What you will do: Your copy should match the entries below exactly, apart from the images.

======

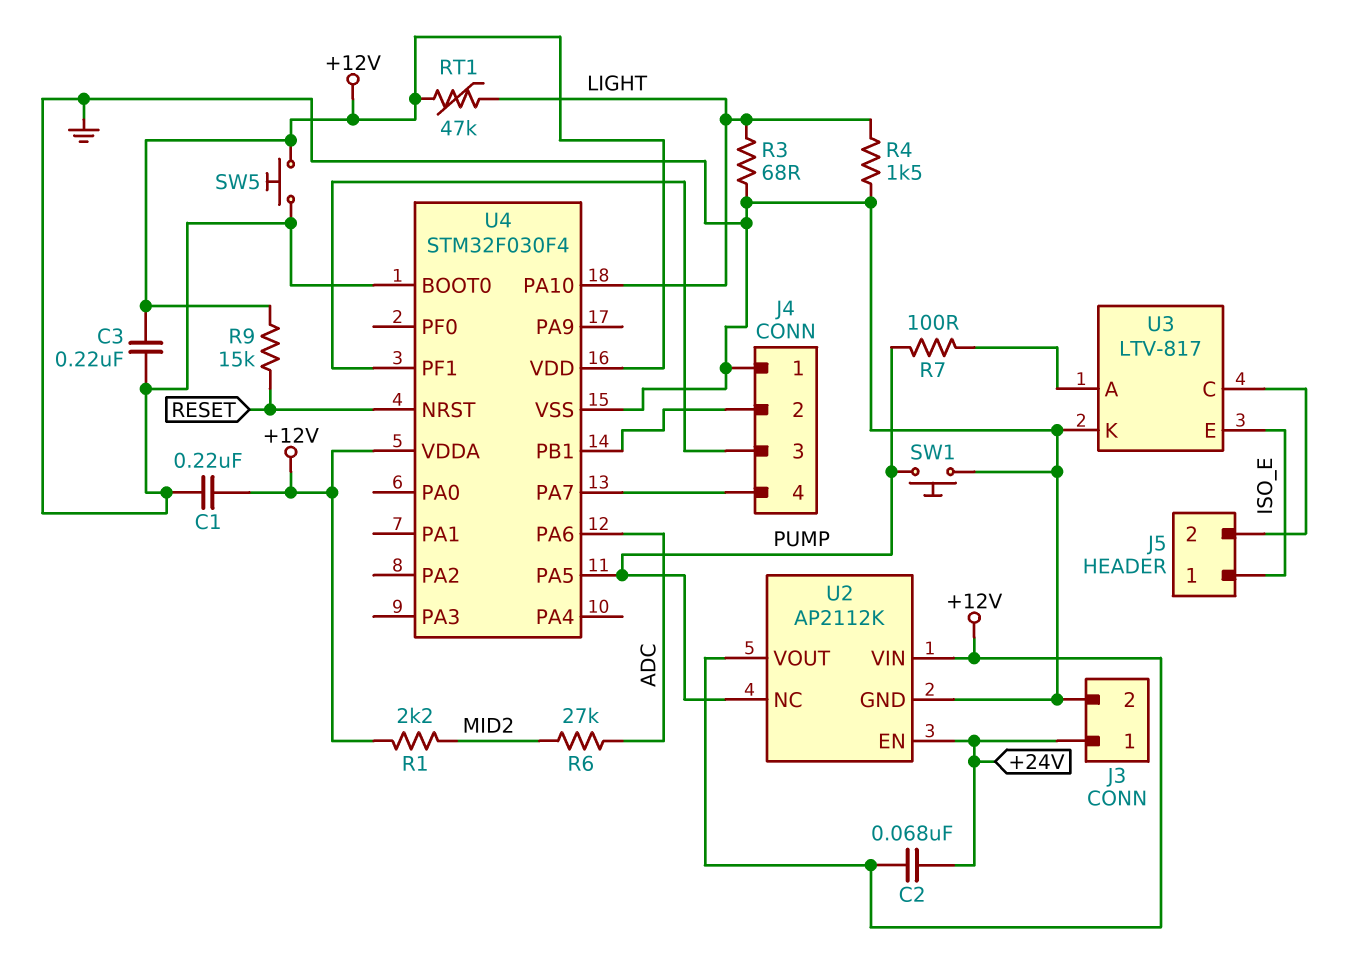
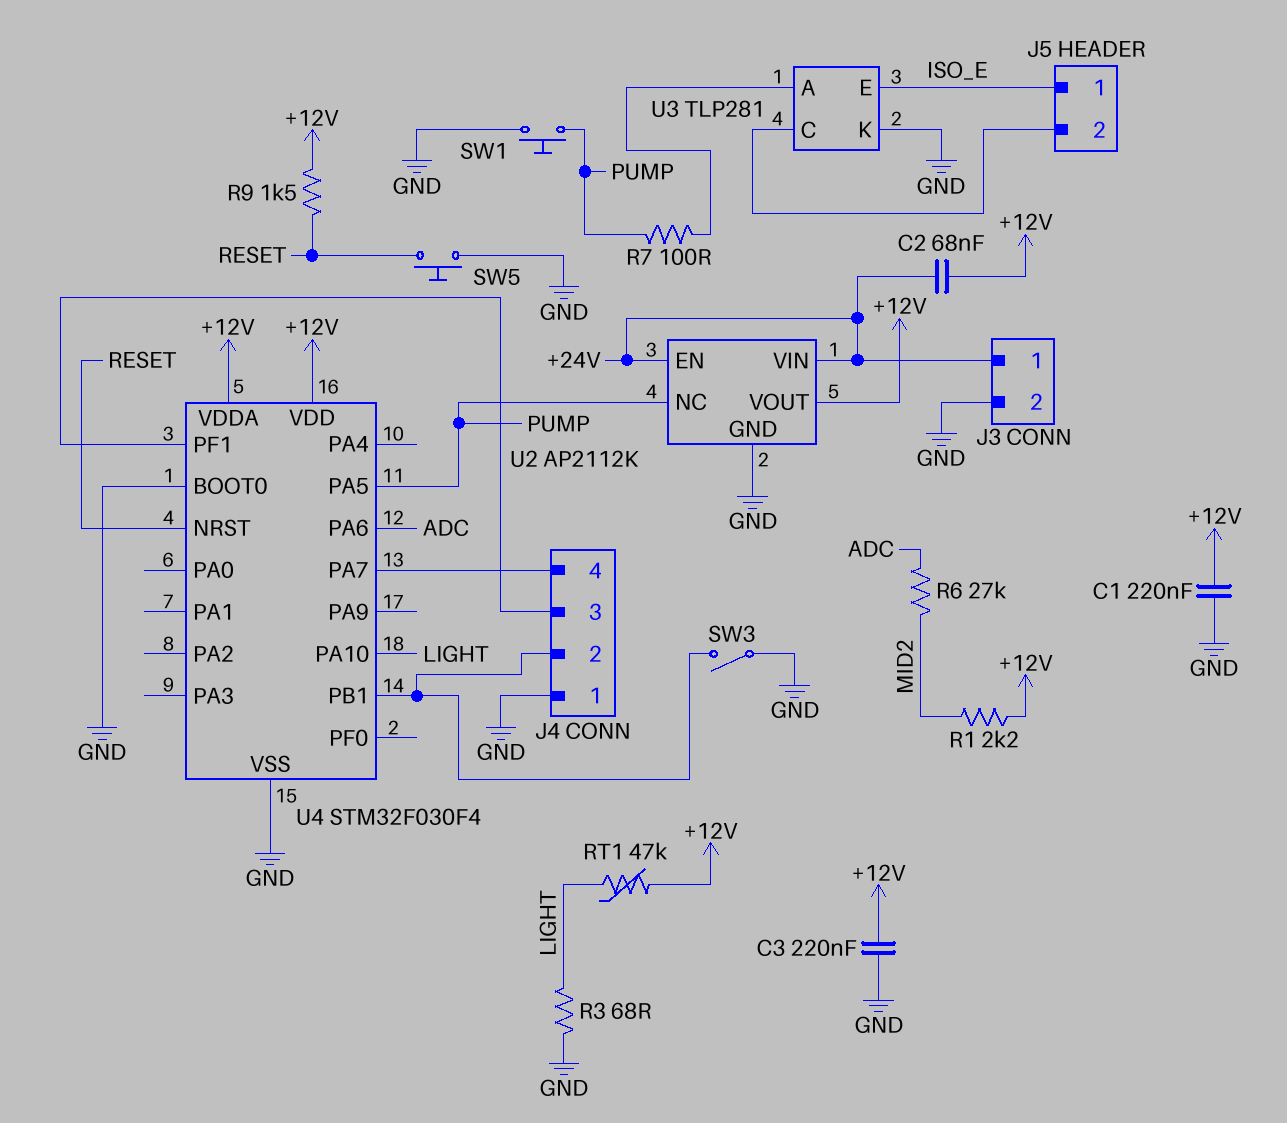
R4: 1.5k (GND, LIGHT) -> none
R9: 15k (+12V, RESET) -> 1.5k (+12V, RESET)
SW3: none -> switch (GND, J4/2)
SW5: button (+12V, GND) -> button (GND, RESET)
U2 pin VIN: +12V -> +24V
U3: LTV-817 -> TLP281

======

Response:
R4: 1.5k (GND, LIGHT) -> none
R9: 15k (+12V, RESET) -> 1.5k (+12V, RESET)
SW3: none -> switch (GND, J4/2)
SW5: button (+12V, GND) -> button (GND, RESET)
U2 pin VIN: +12V -> +24V
U3: LTV-817 -> TLP281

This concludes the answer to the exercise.